### THE PROBLEM
All pictures are to be dropped, and the remaining data set down exactly.

---

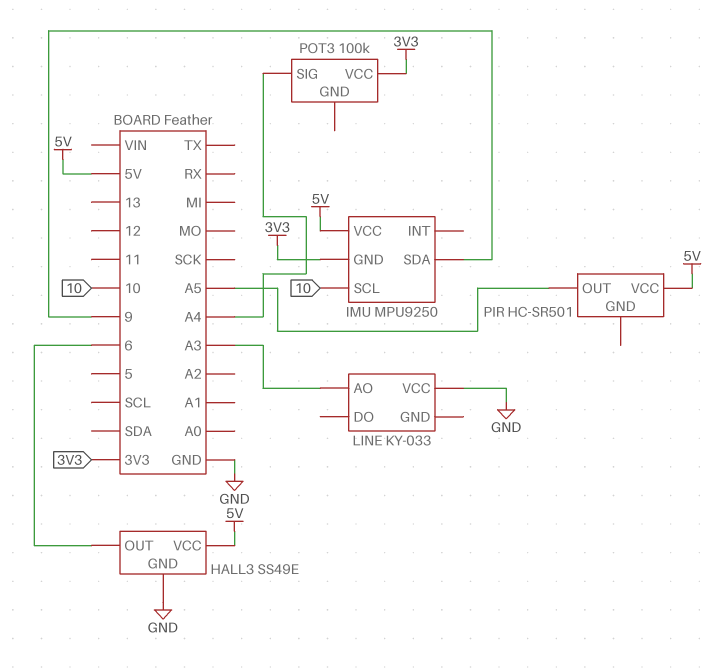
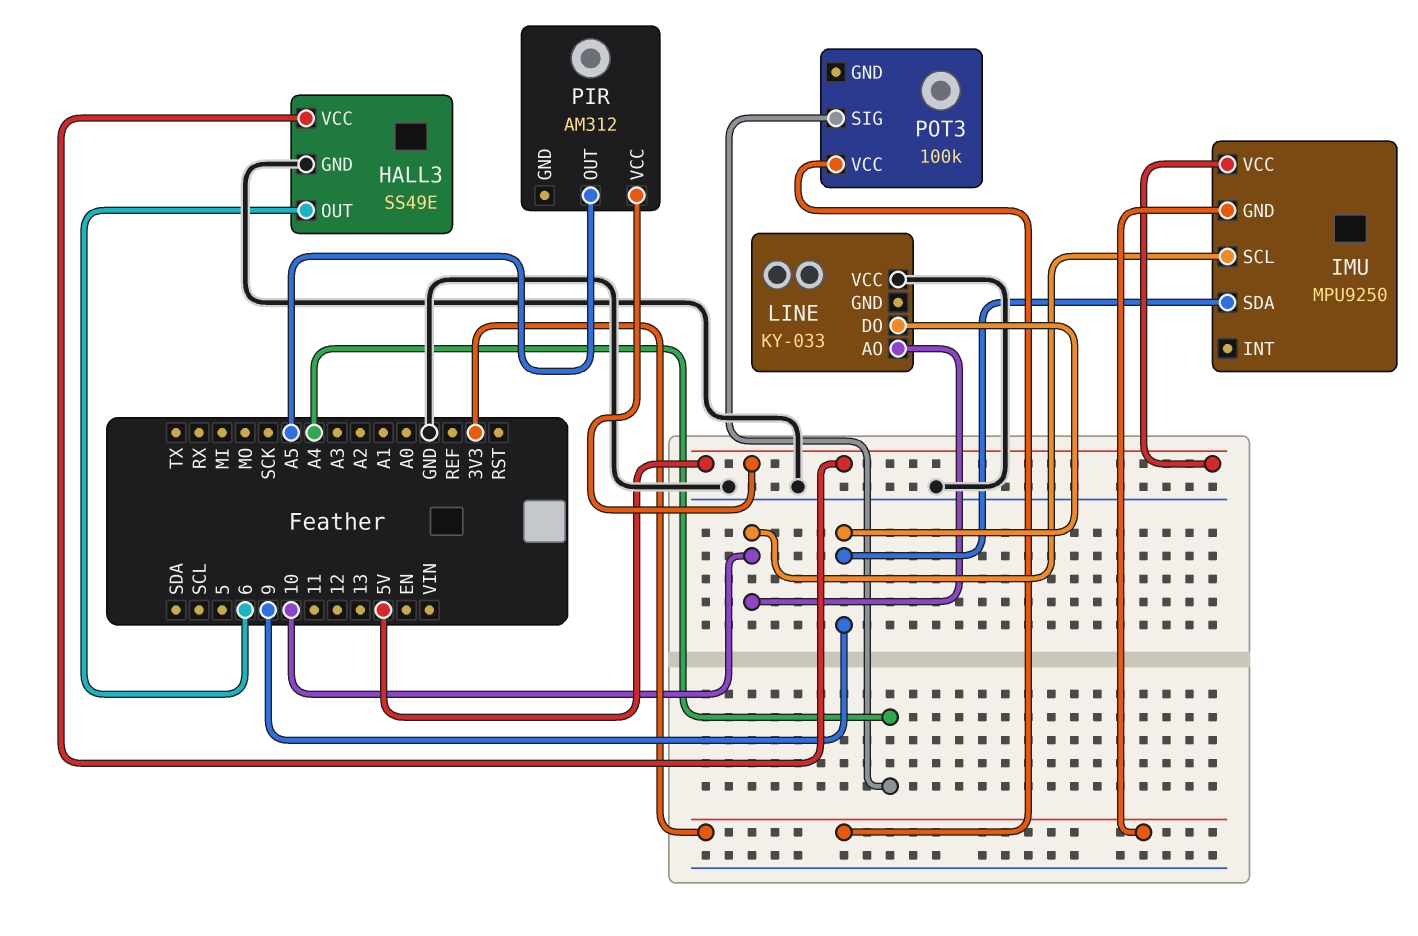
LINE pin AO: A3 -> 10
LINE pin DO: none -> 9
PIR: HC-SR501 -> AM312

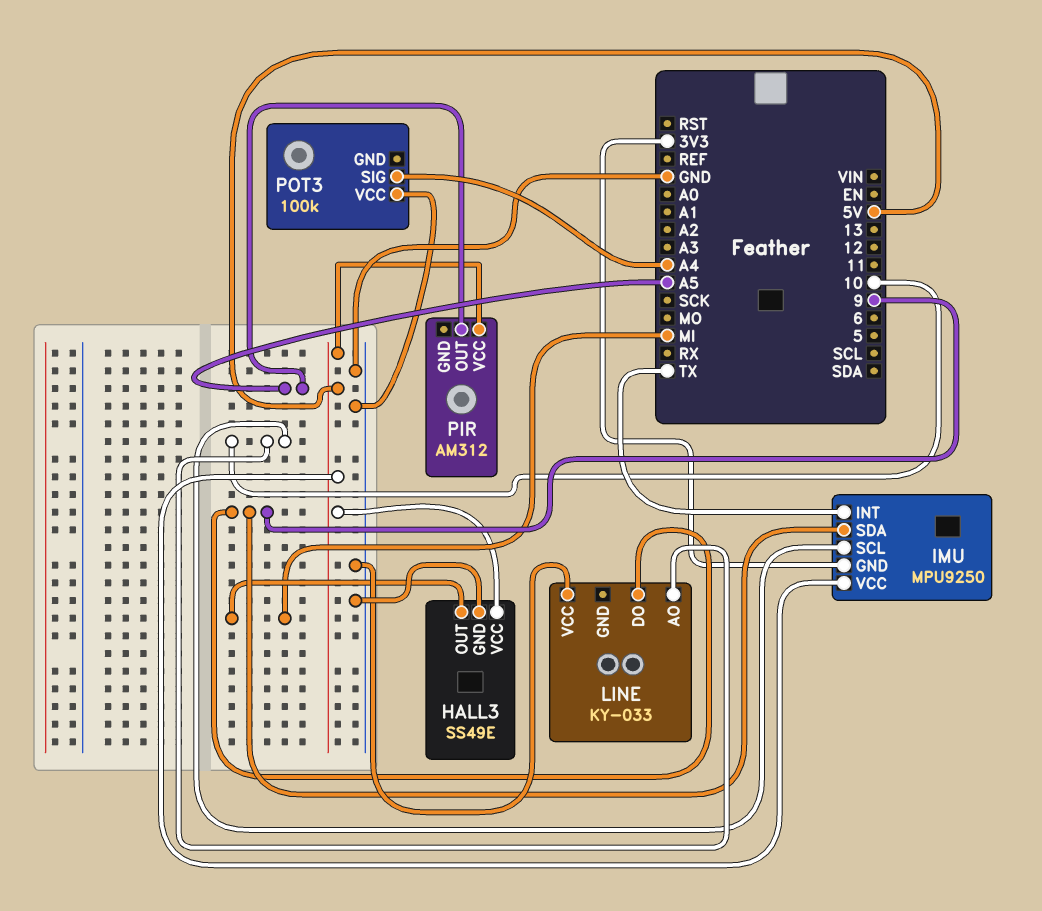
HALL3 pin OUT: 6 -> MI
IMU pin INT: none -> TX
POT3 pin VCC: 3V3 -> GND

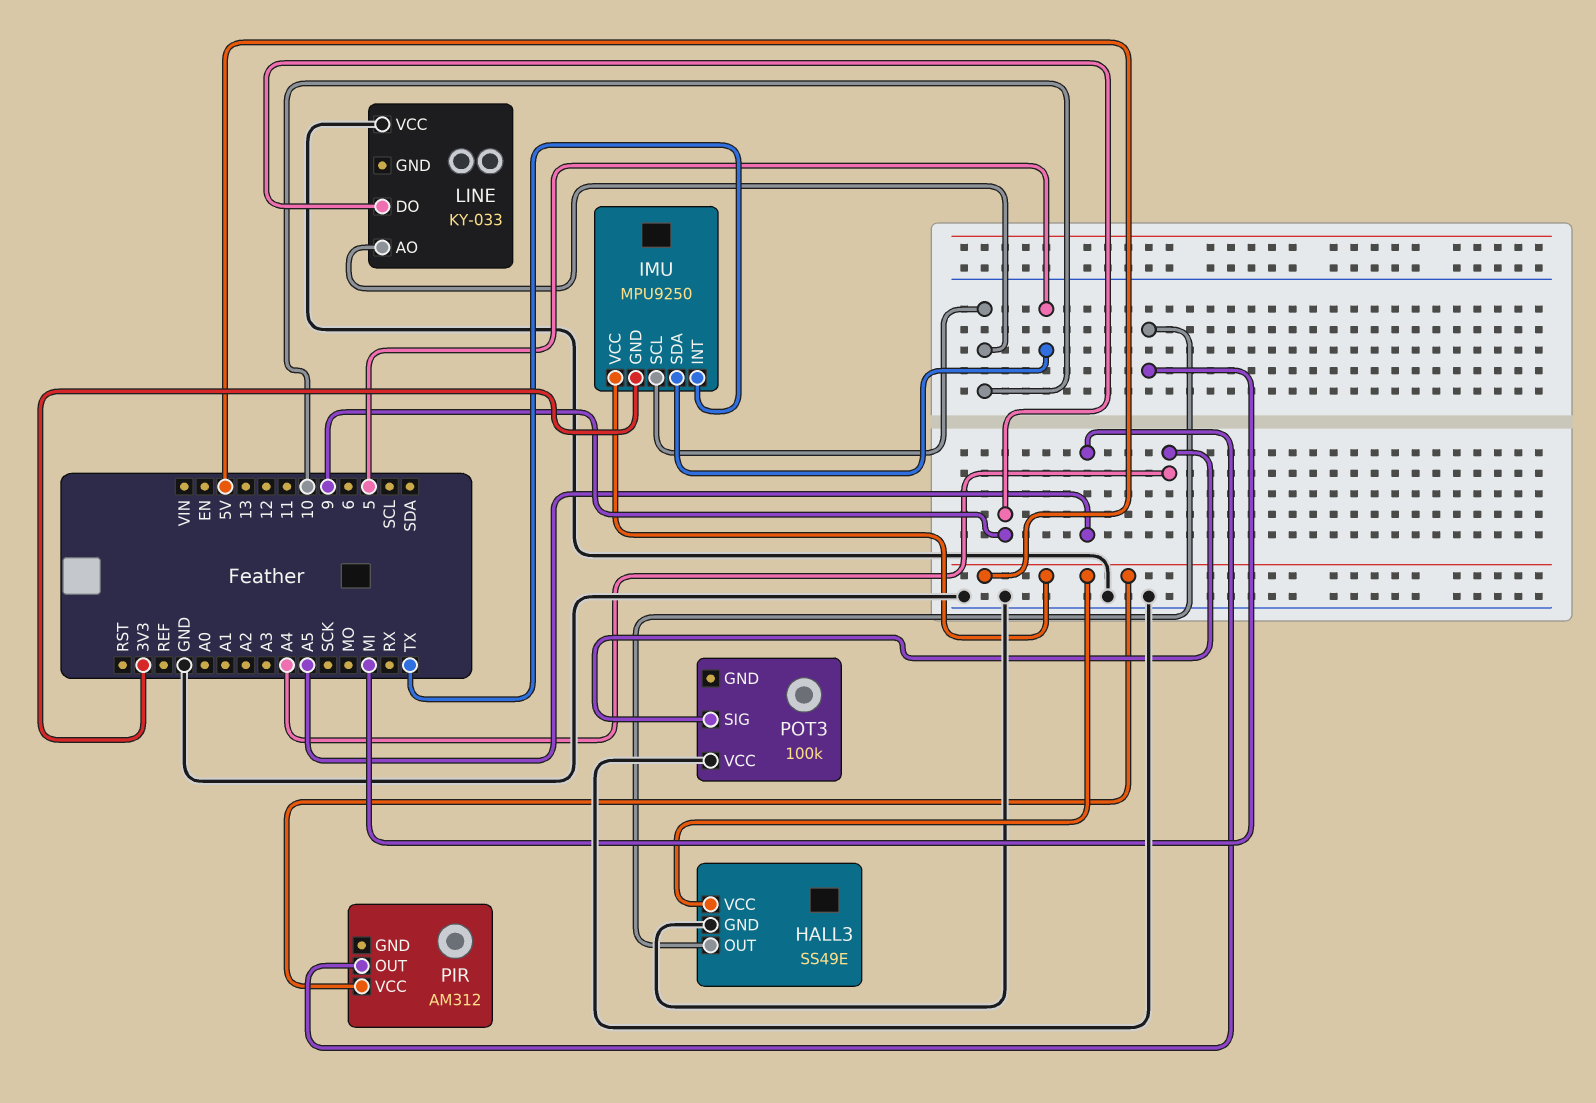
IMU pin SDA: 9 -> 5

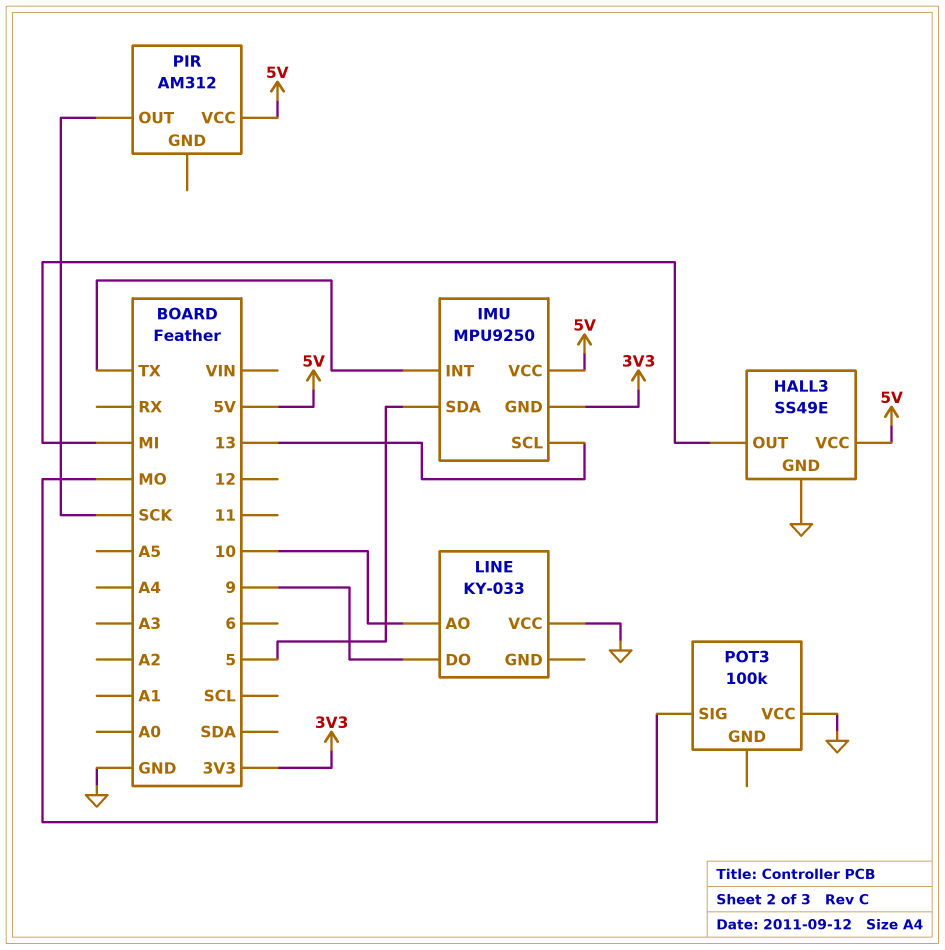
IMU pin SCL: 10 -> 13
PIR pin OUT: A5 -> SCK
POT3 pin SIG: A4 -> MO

---

### RESPONSE AREA
LINE pin AO: A3 -> 10
LINE pin DO: none -> 9
PIR: HC-SR501 -> AM312

HALL3 pin OUT: 6 -> MI
IMU pin INT: none -> TX
POT3 pin VCC: 3V3 -> GND

IMU pin SDA: 9 -> 5

IMU pin SCL: 10 -> 13
PIR pin OUT: A5 -> SCK
POT3 pin SIG: A4 -> MO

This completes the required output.